• _What you need to do_: Each entry below should be returned exactly as is, with the pictures removed.

Edit difference data:
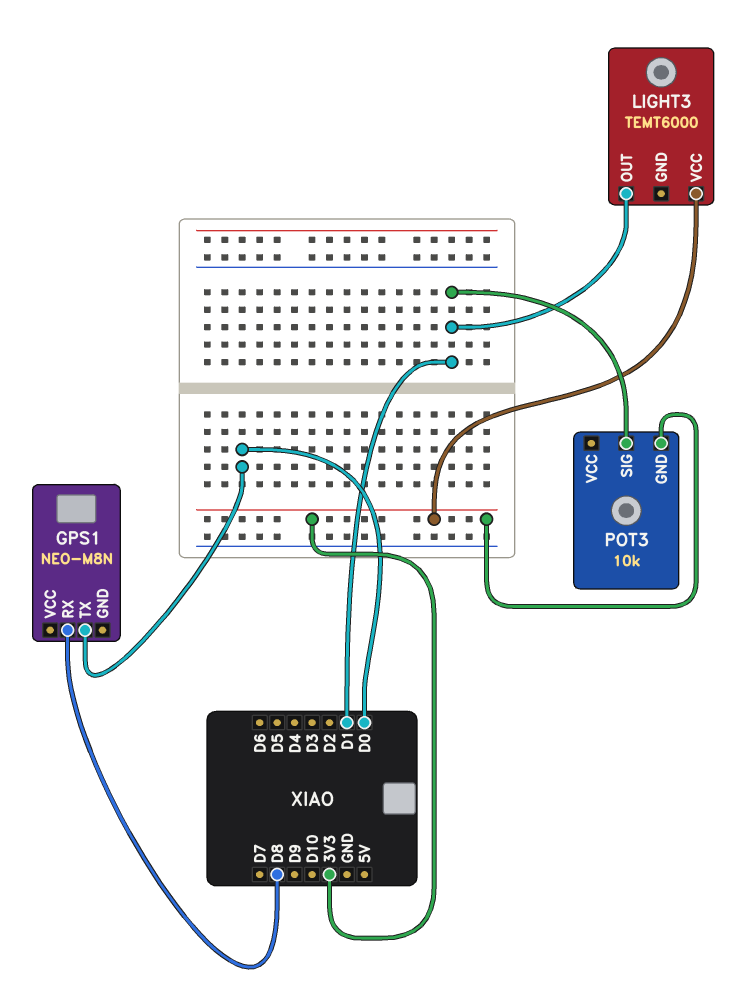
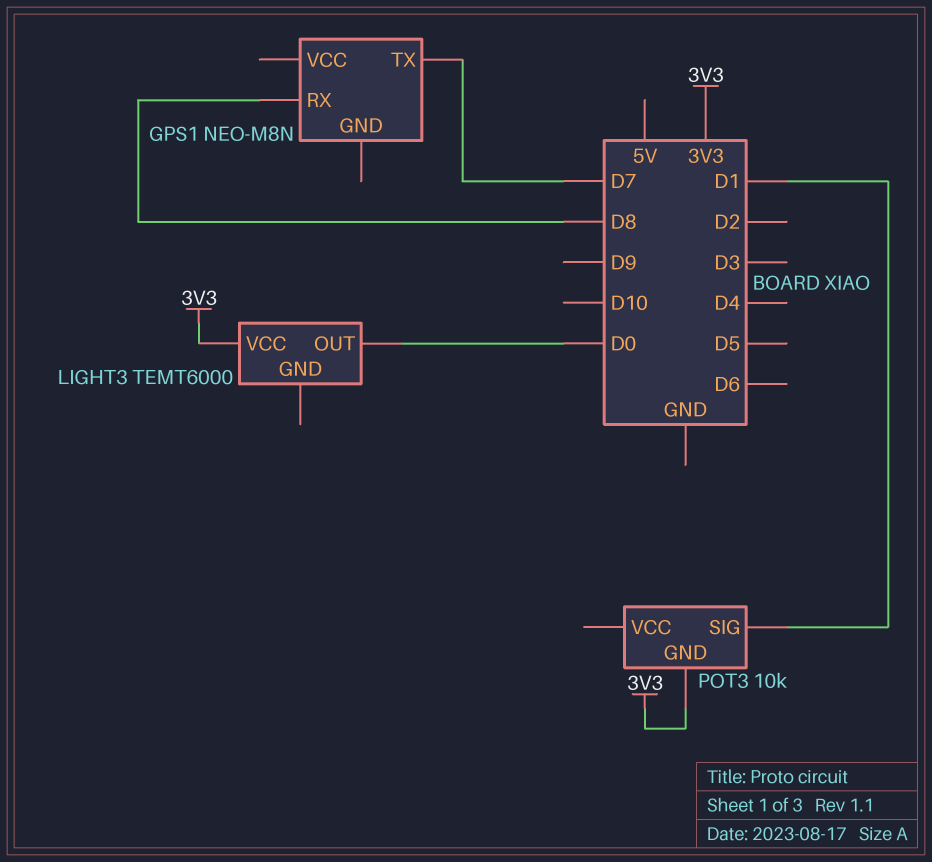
GPS1 pin TX: D0 -> D7
LIGHT3 pin OUT: D1 -> D0

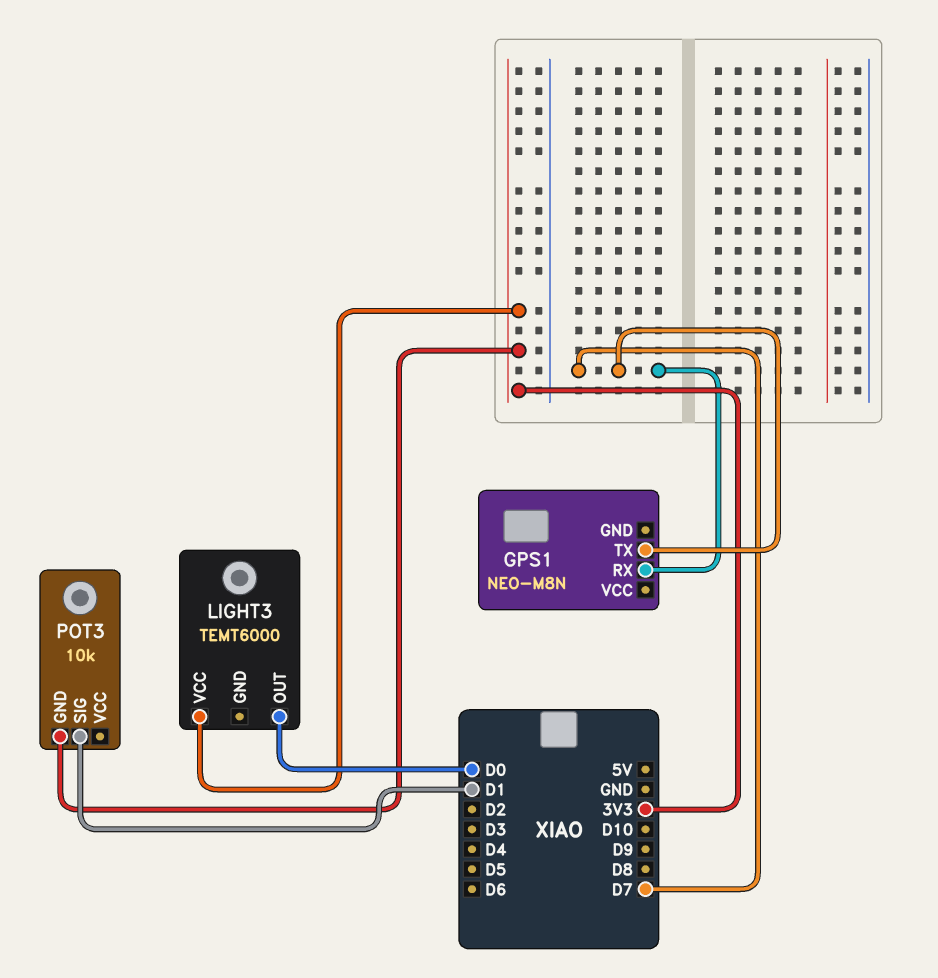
GPS1 pin RX: D8 -> D7

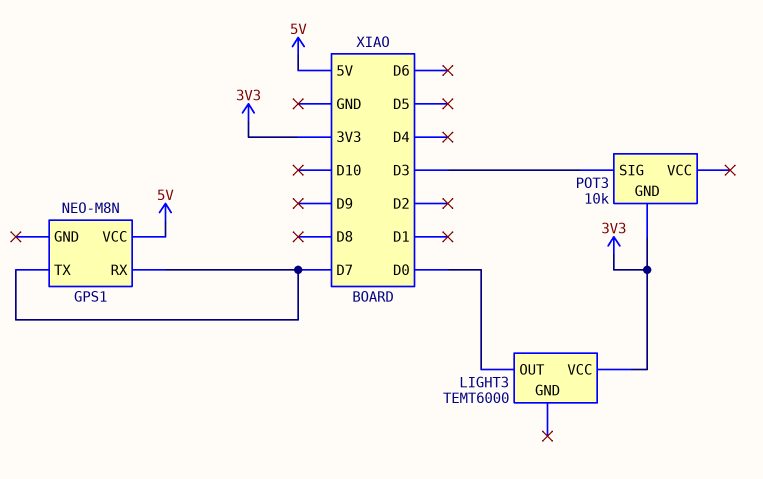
GPS1 pin VCC: none -> 5V
POT3 pin SIG: D1 -> D3

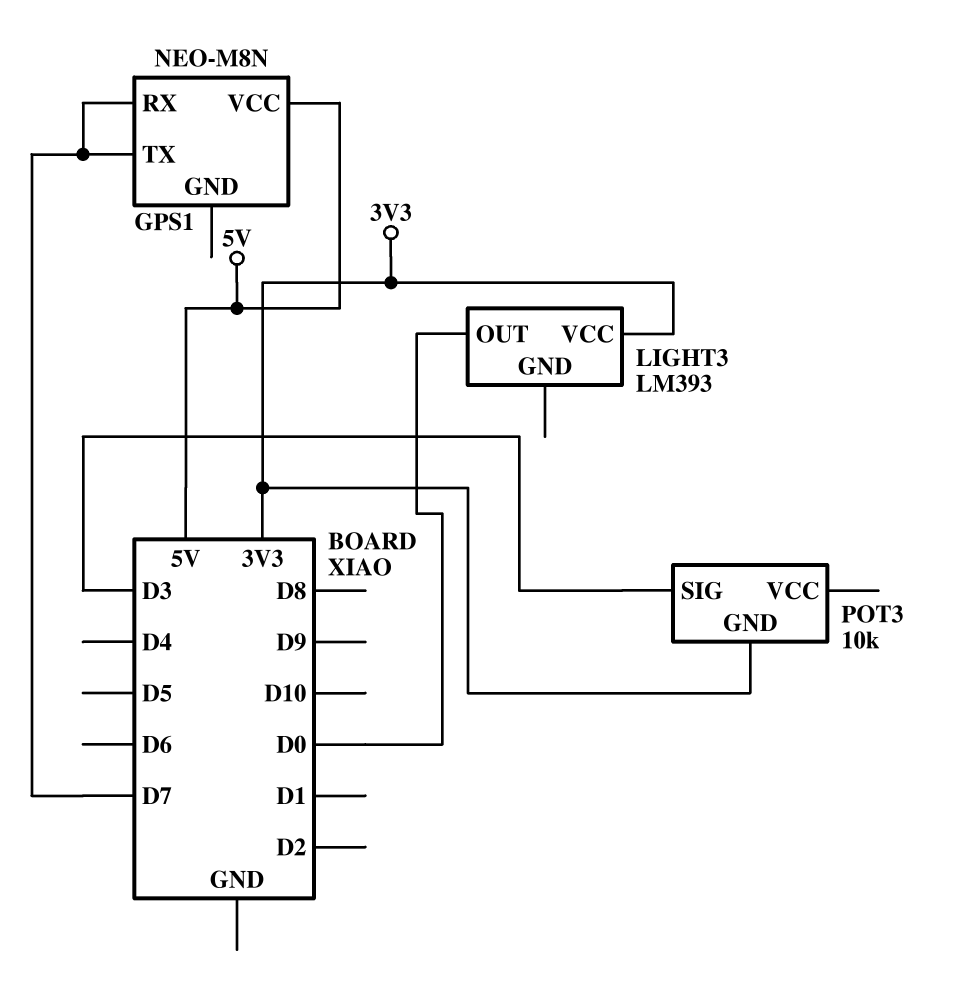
LIGHT3: TEMT6000 -> LM393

• _Response_:
GPS1 pin TX: D0 -> D7
LIGHT3 pin OUT: D1 -> D0

GPS1 pin RX: D8 -> D7

GPS1 pin VCC: none -> 5V
POT3 pin SIG: D1 -> D3

LIGHT3: TEMT6000 -> LM393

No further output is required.